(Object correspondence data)

──────

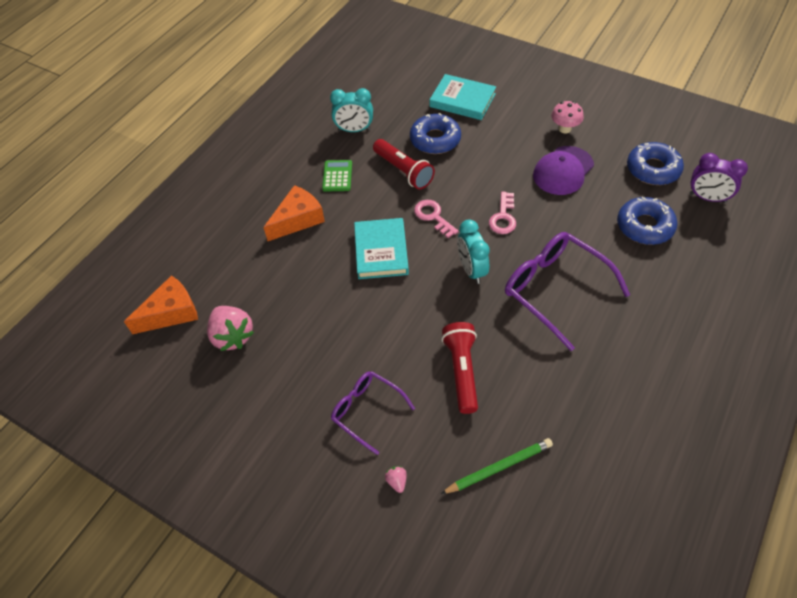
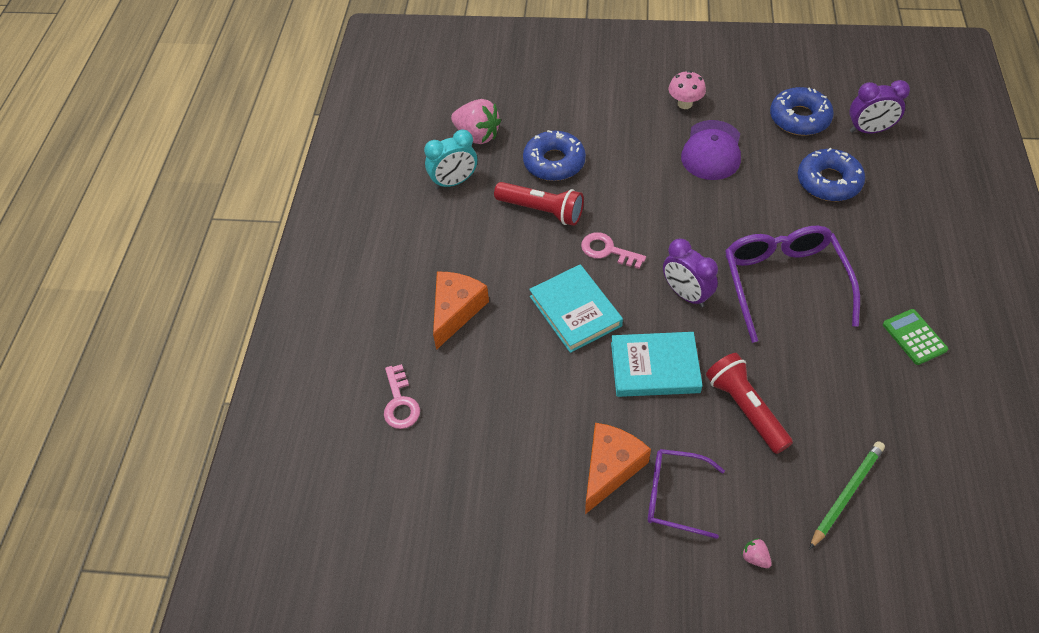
camera: 25 degrees left, 0 degrees up
(171, 313) = (374, 481): orange cheese -> orange cheese (610, 468)
(232, 336) = (468, 477): pink strawberry -> pink strawberry (477, 135)
(337, 176) = (469, 243): green calculator -> green calculator (914, 337)
(462, 100) = (555, 107): turquoise book -> turquoise book (655, 367)
(471, 270) = (686, 294): turquoise clock -> purple clock
(503, 217) = (682, 224): pink key -> pink key (400, 402)
(555, 290) = (783, 283): purple glasses -> purple glasses turned 60 degrees clockwise

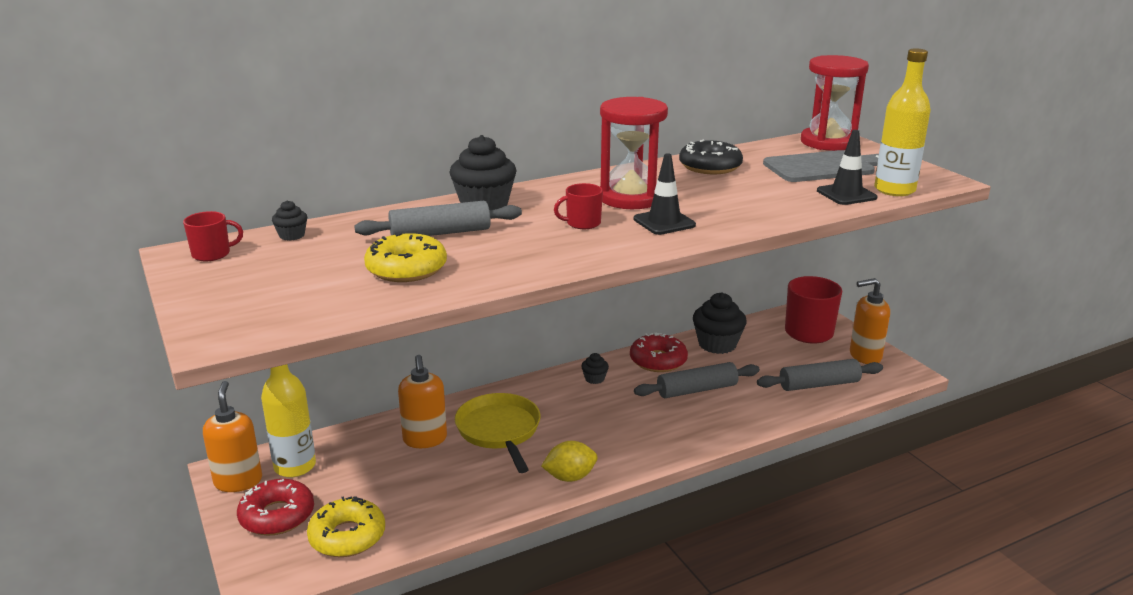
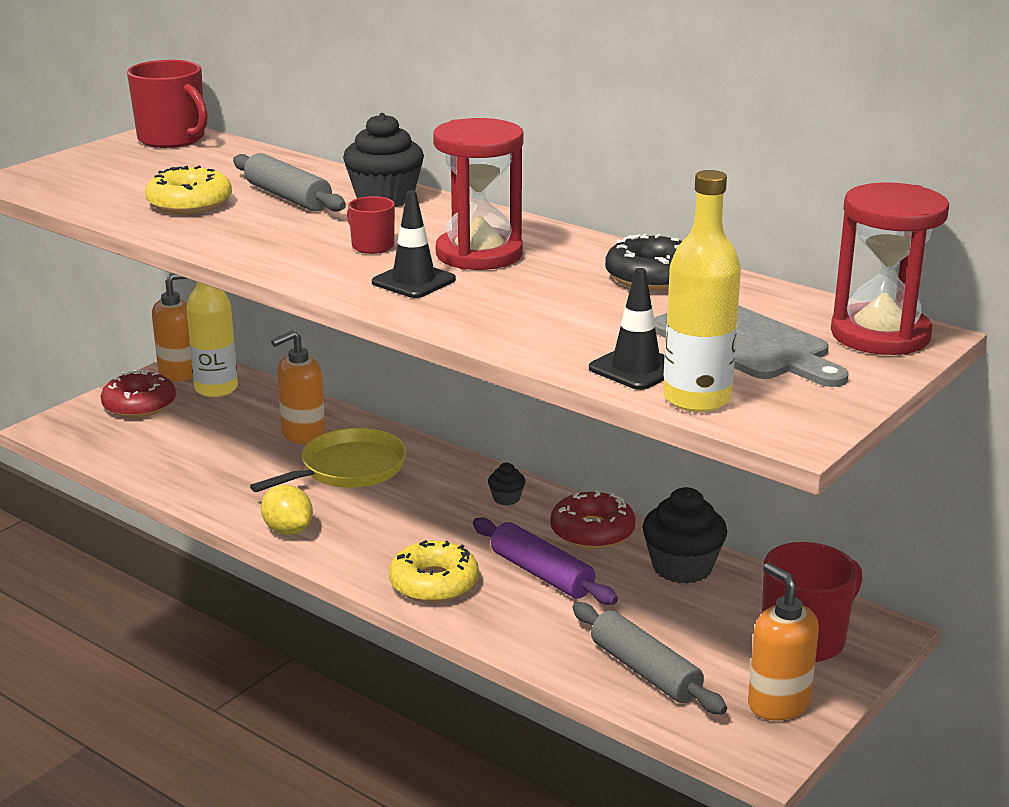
camera: 65 degrees right, 0 degrees up
(212, 254) = (172, 139): red mug -> red mug, size x1.89
(292, 235) = (235, 151): black cupcake -> none
(347, 536) = (126, 444): yellow donut -> yellow donut (434, 583)
(697, 390) = (542, 574): grey rolling pin -> purple rolling pin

──────

◆ **PROBLEM DESCRIPTION**
Repeat, with no pictures, every line from the top of the entries above through the line that has "(471, 270) = (686, 294): turquoise", keeping each one exact.

◆ **SOLUTION TO THE PROBLEM**
camera: 25 degrees left, 0 degrees up
(171, 313) = (374, 481): orange cheese -> orange cheese (610, 468)
(232, 336) = (468, 477): pink strawberry -> pink strawberry (477, 135)
(337, 176) = (469, 243): green calculator -> green calculator (914, 337)
(462, 100) = (555, 107): turquoise book -> turquoise book (655, 367)
(471, 270) = (686, 294): turquoise clock -> purple clock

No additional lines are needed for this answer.